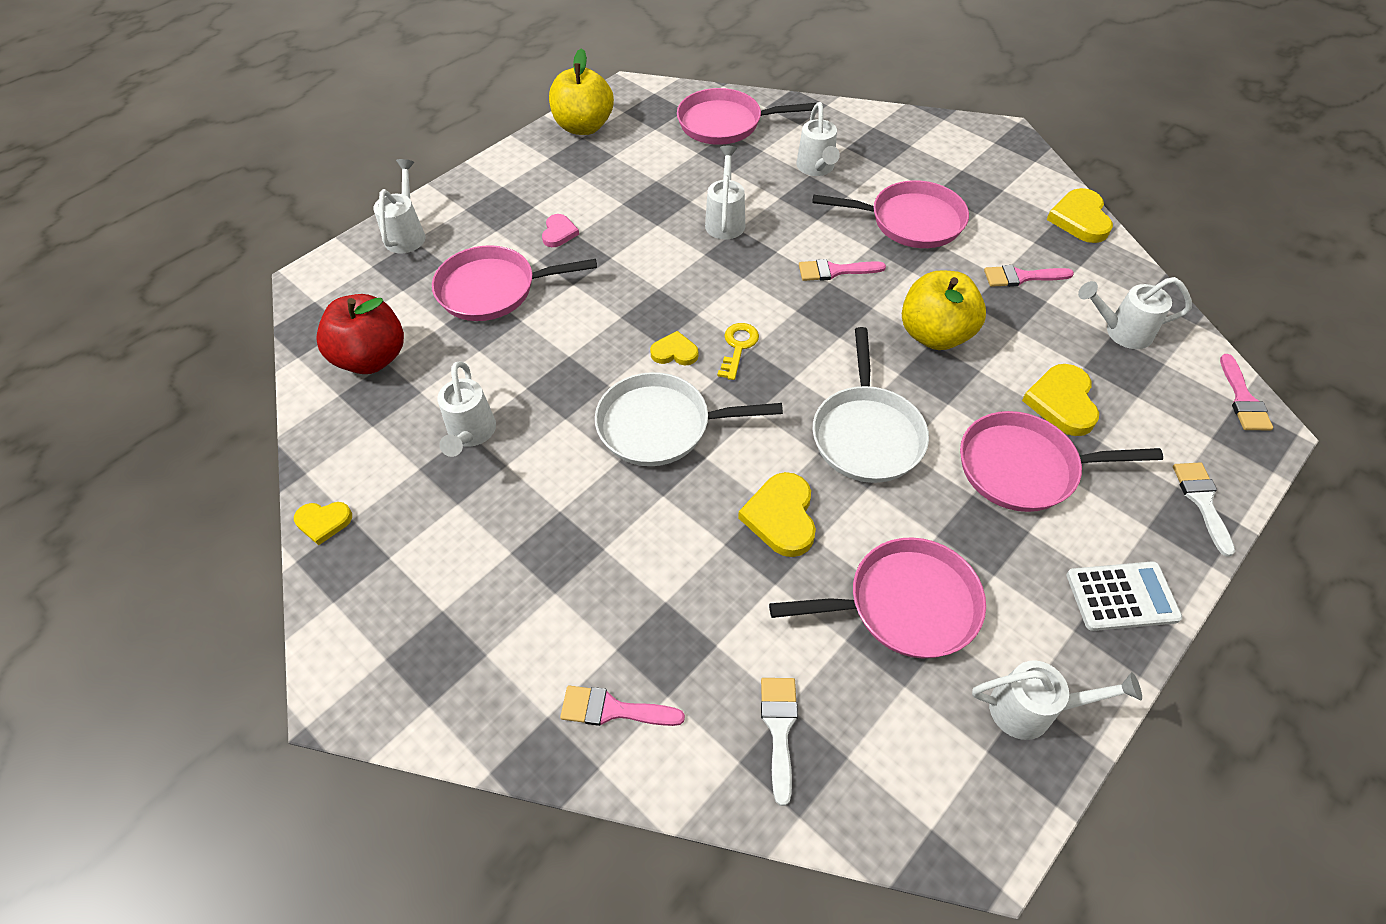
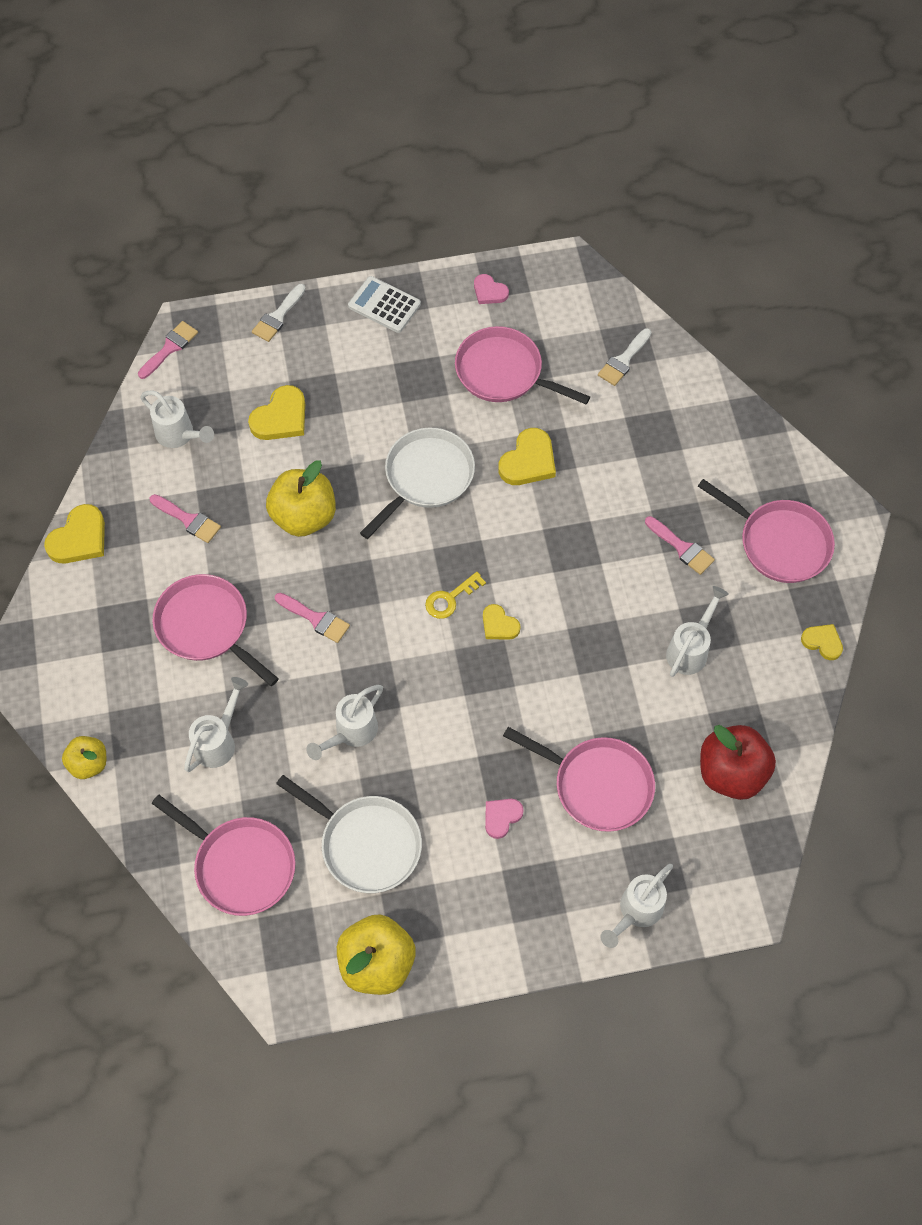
camera: 145 degrees left, 10 degrees up
pink brush [560,685,685,726] -> pink brush moved to [645,516,715,575]
white pan [595,372,783,466] -> white pan moved to [276,775,422,893]
pink pan [960,411,1163,512] -> pink pan moved to [698,479,835,583]
white watering can [972,660,1142,740] -> pink heart [474,274,509,304]
none -> yellow apple [62,736,106,779]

# # #

_Work instruction_. Print exactly the lines that run from the line containing "white watering can" to the end of the data, both ends included.

_Final answer_.
white watering can [972,660,1142,740] -> pink heart [474,274,509,304]
none -> yellow apple [62,736,106,779]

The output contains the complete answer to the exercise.